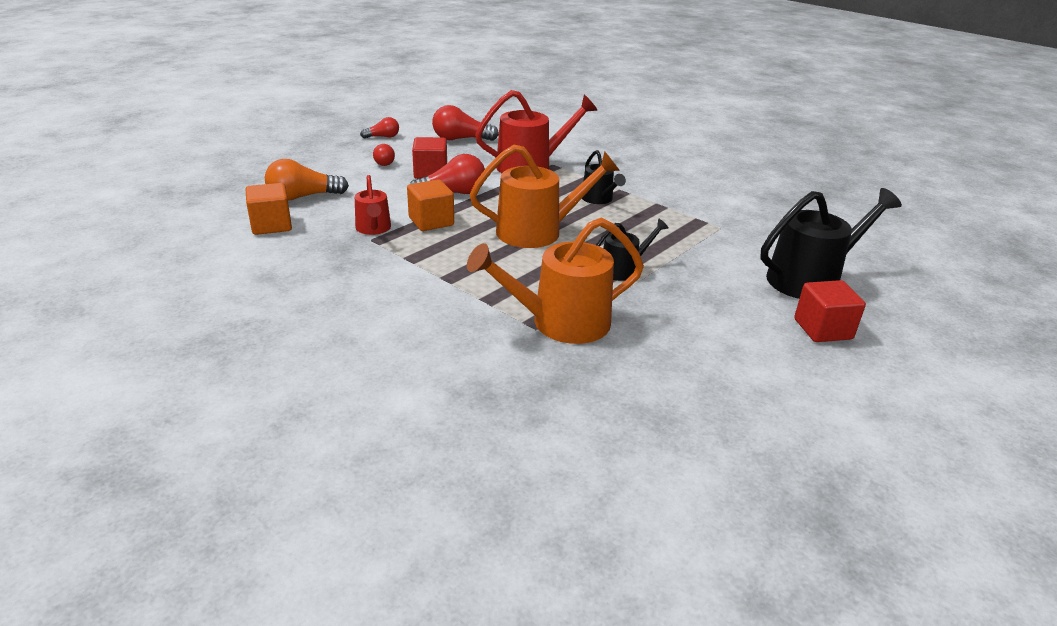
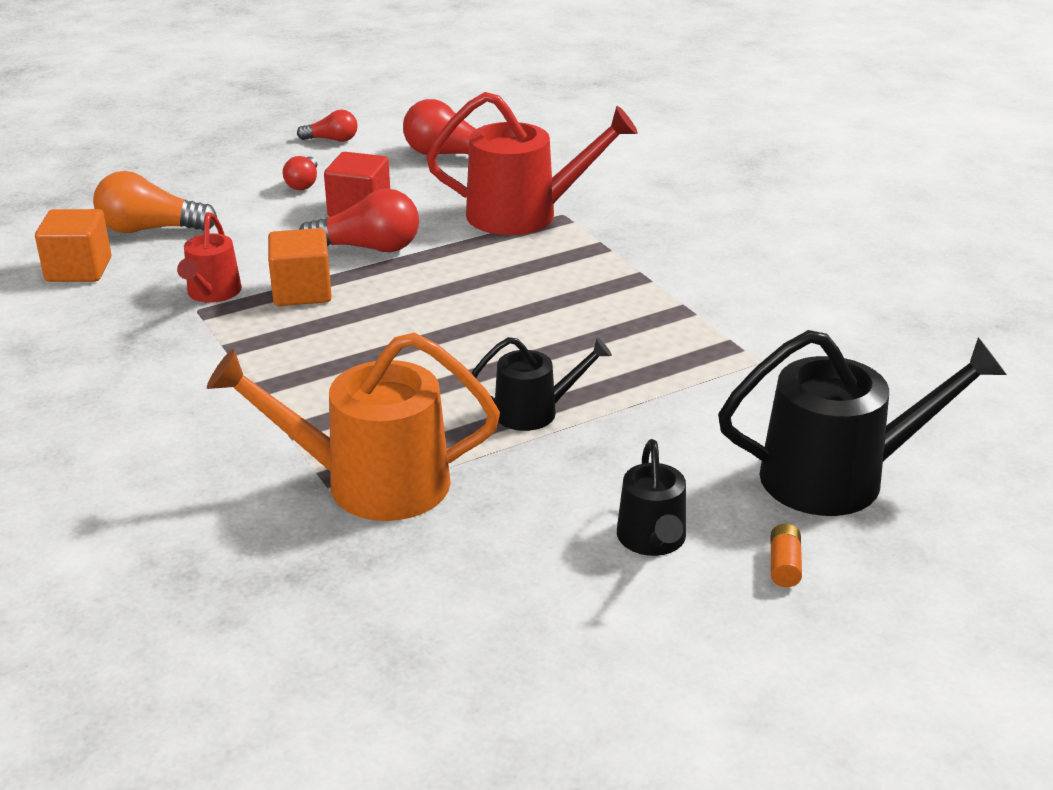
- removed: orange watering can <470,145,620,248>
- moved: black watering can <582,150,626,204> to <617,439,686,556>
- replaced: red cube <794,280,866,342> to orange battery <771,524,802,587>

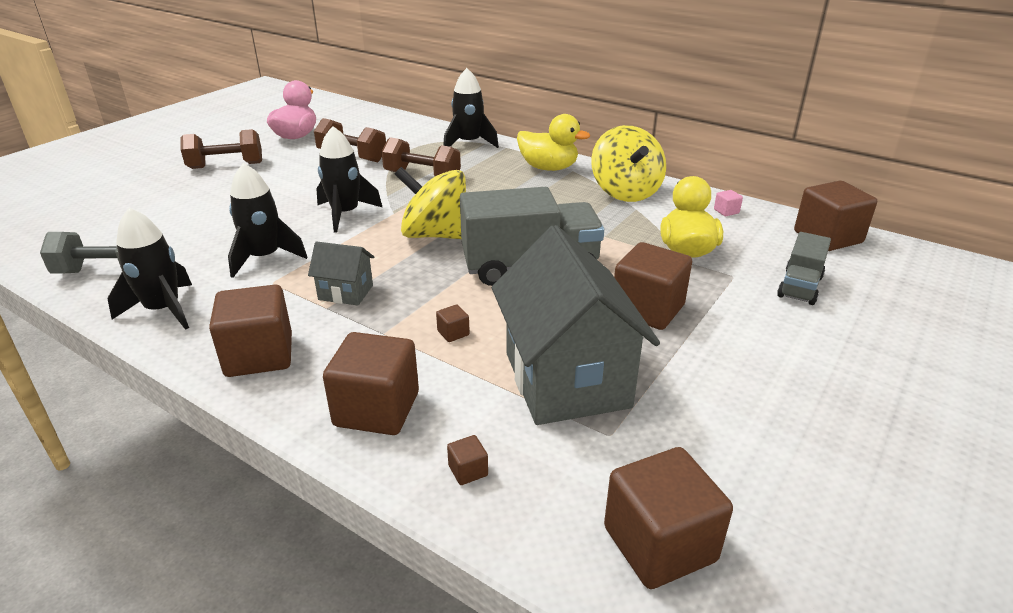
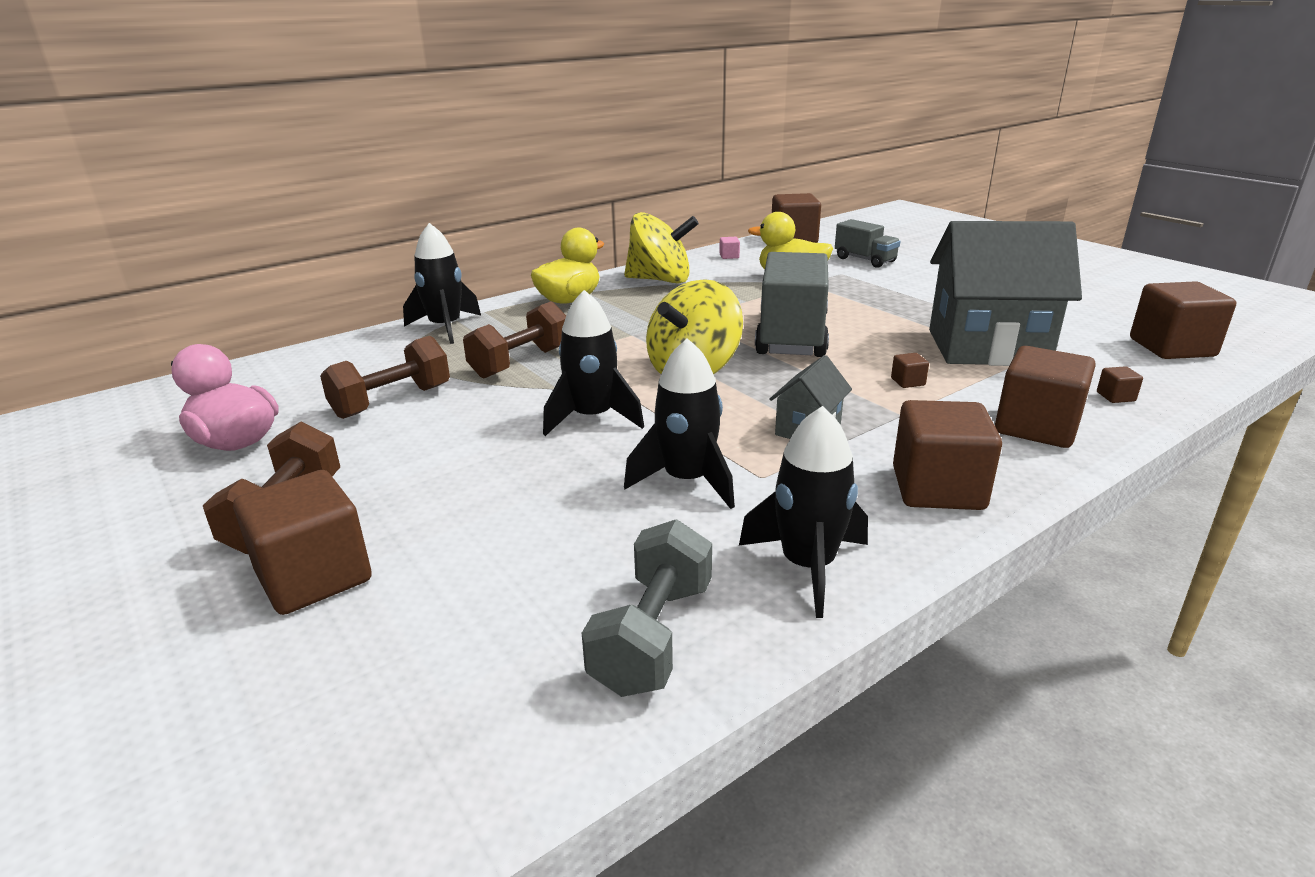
- moved: brown cube <614,242,692,330> to <233,470,372,615>

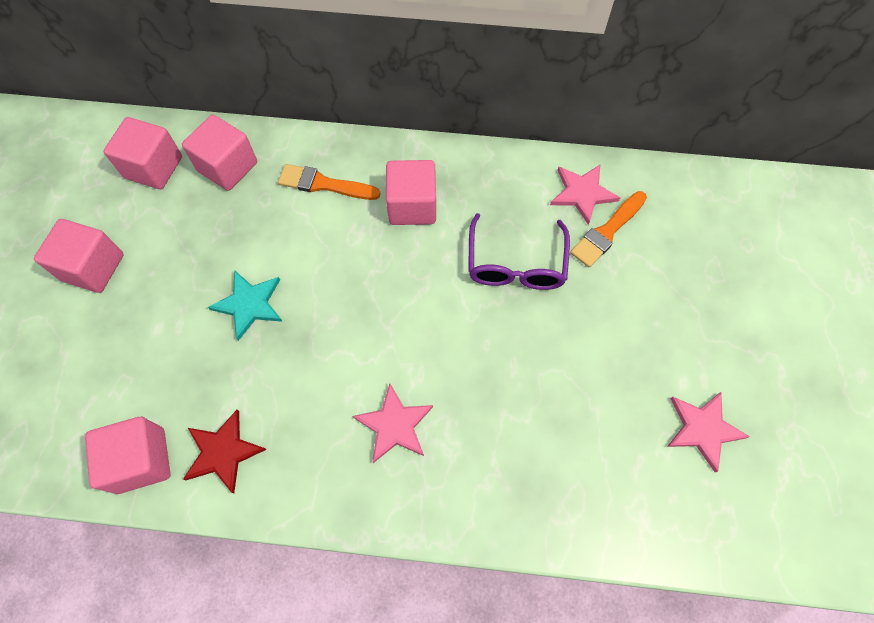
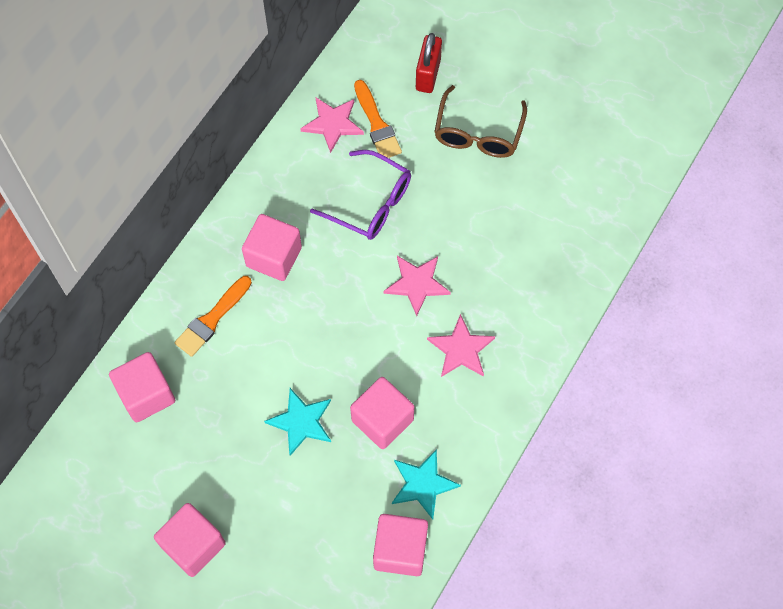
- added: red padlock <416,33,442,93>
- added: brown glasses <434,85,527,158>
- moved: pink cube <103,117,182,189> to <350,377,414,449>
- moved: pink star <667,392,750,472> to <384,256,451,316>
- recoloured: red star <183,410,267,494> to turquoise star <392,449,461,520>

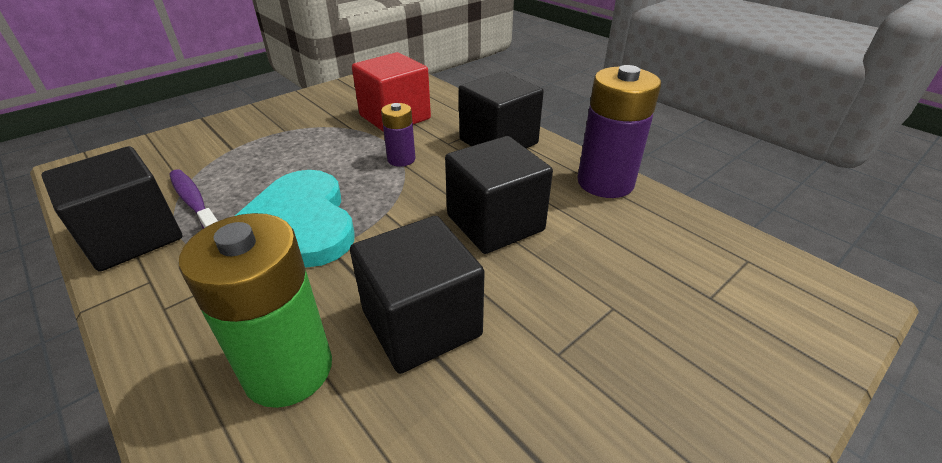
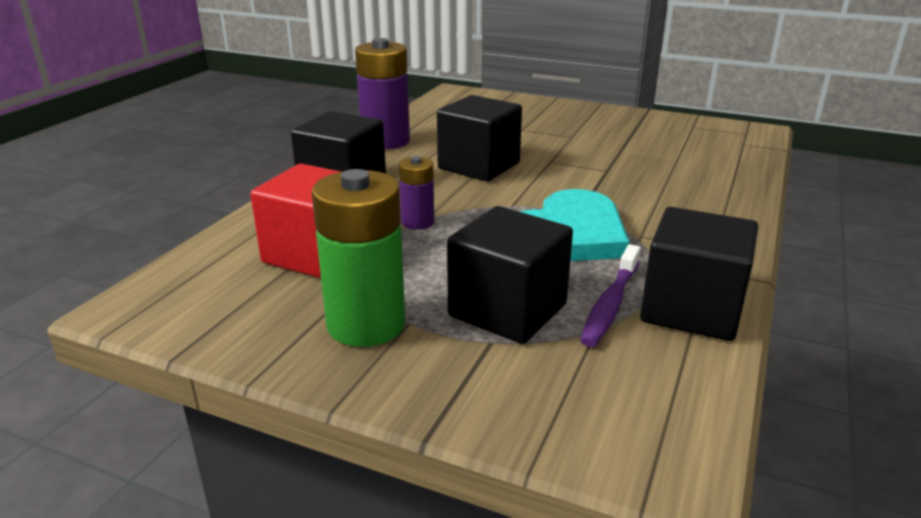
- moved: green battery <179,213,332,408> to <312,169,405,347>
- moved: black cube <350,216,485,374> to <447,206,573,344>

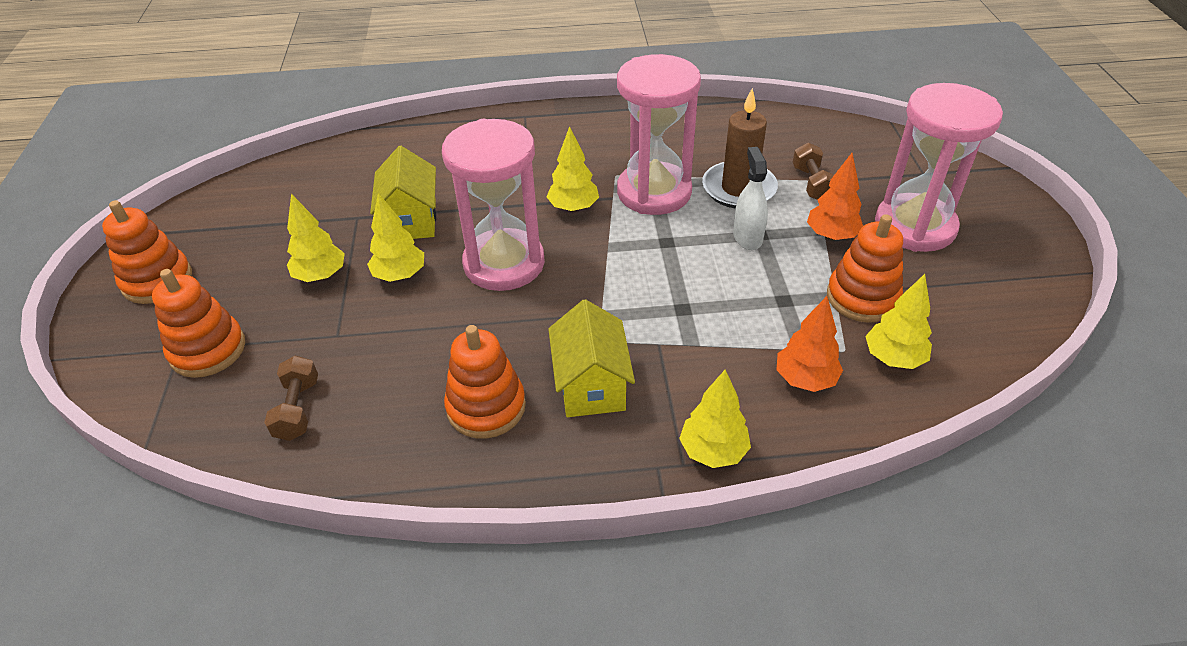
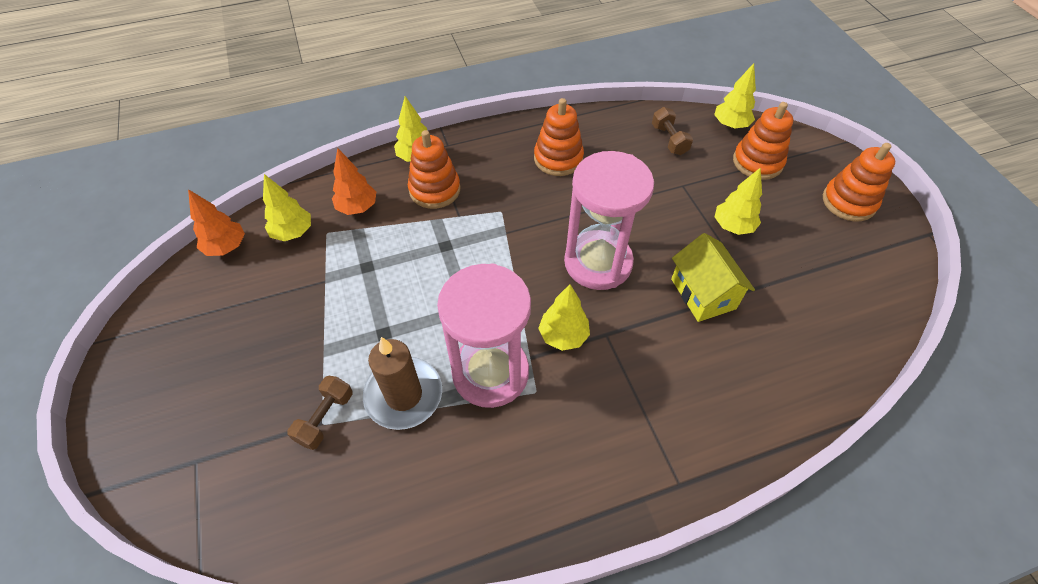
- removed: yellow house <548,299,635,417>
- removed: white spray bottle <733,147,768,250>
- removed: pink hourglass <875,83,1003,252>
- moved: yellow tree <367,193,424,282> to <714,63,756,129>
- moved: orange tree <807,153,863,240> to <188,189,245,256>
- moved: orange stacking toy <827,214,903,322> to <408,130,460,209>
- turned: brown dumbbell <792,143,834,200> = <287,376,353,450> 45 degrees clockwise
---+---
Give again, exactly, the lines from the start of the data through the one holding "- moved: black watering"; omit the pictures.

- removed: orange watering can <470,145,620,248>
- moved: black watering can <582,150,626,204> to <617,439,686,556>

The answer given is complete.